INFORMATION |
◇ ◇ ◇ ◇

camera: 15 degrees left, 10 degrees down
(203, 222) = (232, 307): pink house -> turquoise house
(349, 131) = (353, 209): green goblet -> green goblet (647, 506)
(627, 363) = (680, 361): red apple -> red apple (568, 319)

◇ ◇ ◇ ◇

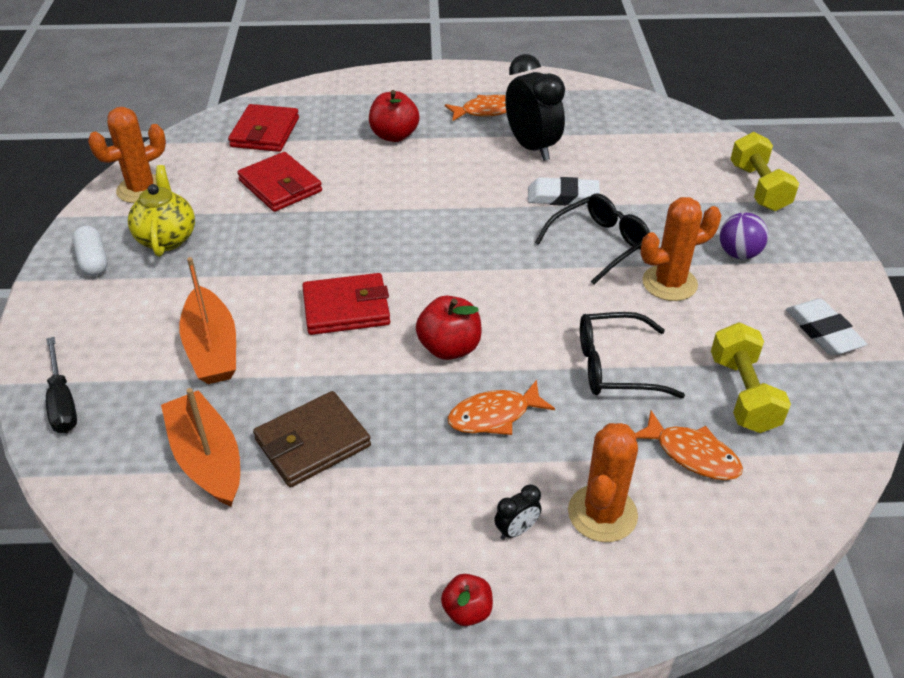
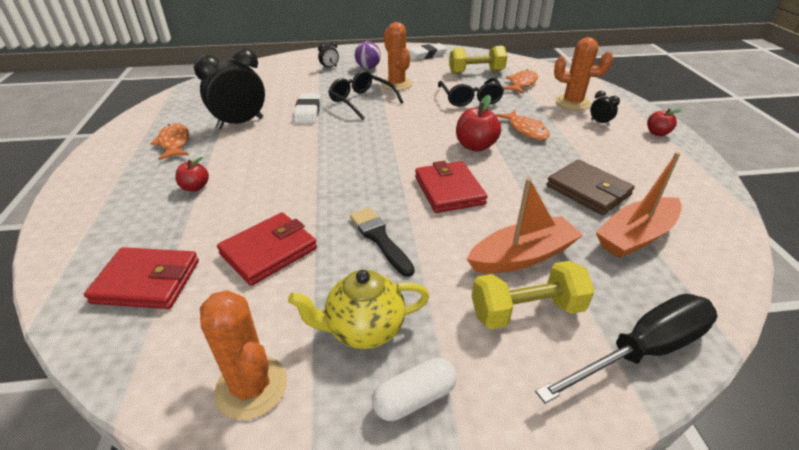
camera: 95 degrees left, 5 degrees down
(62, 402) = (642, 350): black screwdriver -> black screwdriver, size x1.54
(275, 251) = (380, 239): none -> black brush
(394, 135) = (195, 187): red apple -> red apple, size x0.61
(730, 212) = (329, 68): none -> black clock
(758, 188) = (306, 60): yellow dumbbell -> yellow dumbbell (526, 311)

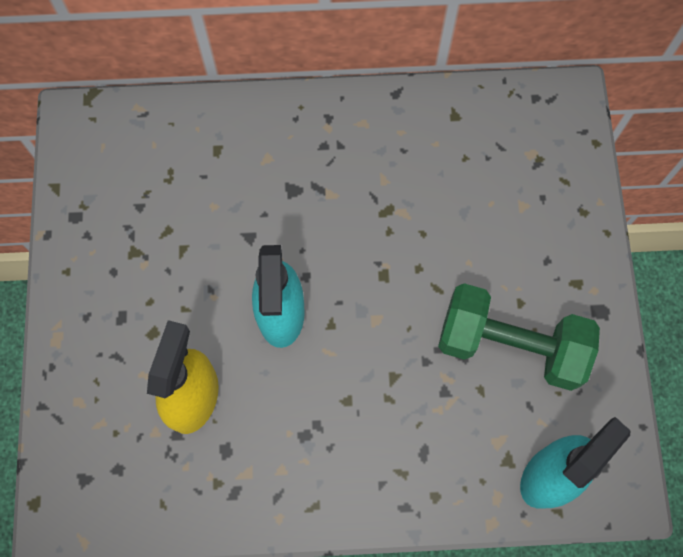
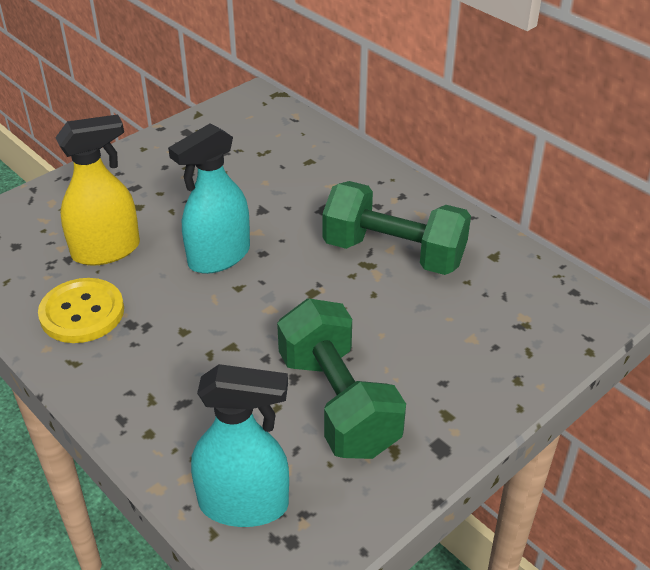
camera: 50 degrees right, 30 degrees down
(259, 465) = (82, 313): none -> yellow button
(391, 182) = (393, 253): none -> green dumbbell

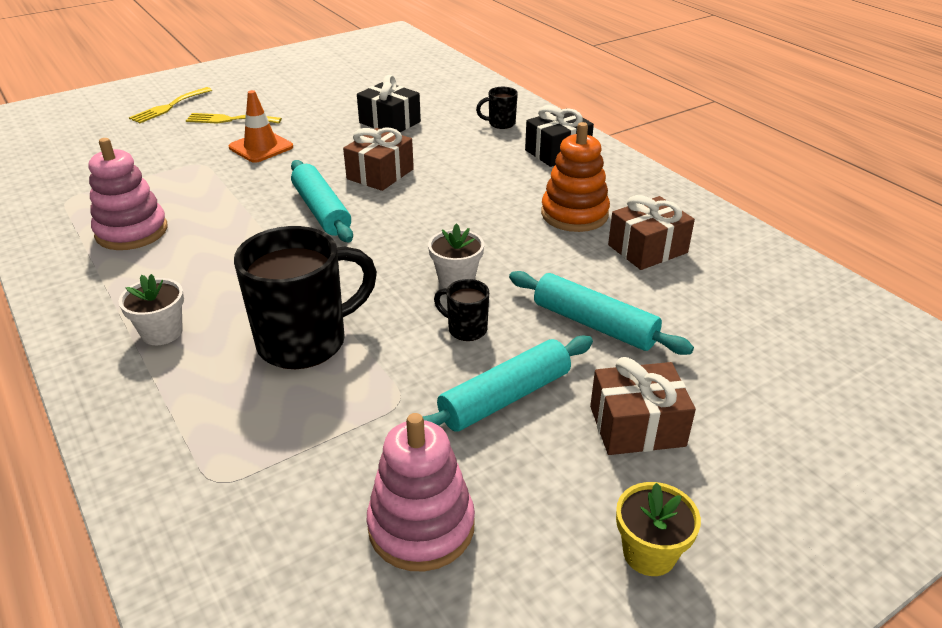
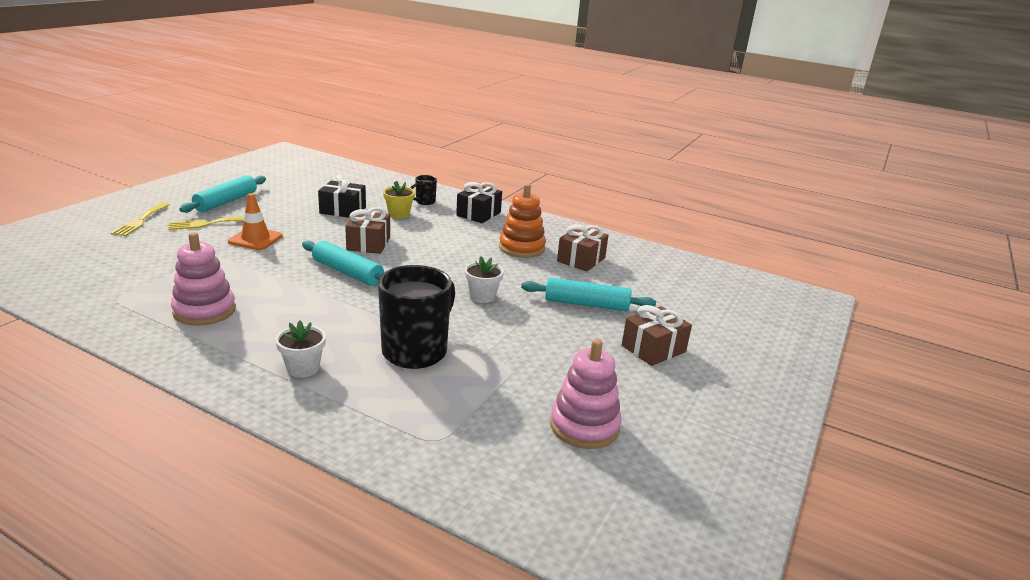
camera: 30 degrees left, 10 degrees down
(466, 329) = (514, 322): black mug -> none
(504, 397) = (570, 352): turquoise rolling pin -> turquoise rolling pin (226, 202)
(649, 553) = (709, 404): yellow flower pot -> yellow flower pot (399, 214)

◇ ◇ ◇ ◇

WHAT YOU ARE ASKED TO DO | When the line with "(203, 222) = (232, 307): pink" is reached in the data above, begin copying, and stop after the line with "(627, 363) = (680, 361): red"; copy each line exactly, both ends included.

SOLUTION TO THIS EXERCISE |
(203, 222) = (232, 307): pink house -> turquoise house
(349, 131) = (353, 209): green goblet -> green goblet (647, 506)
(627, 363) = (680, 361): red apple -> red apple (568, 319)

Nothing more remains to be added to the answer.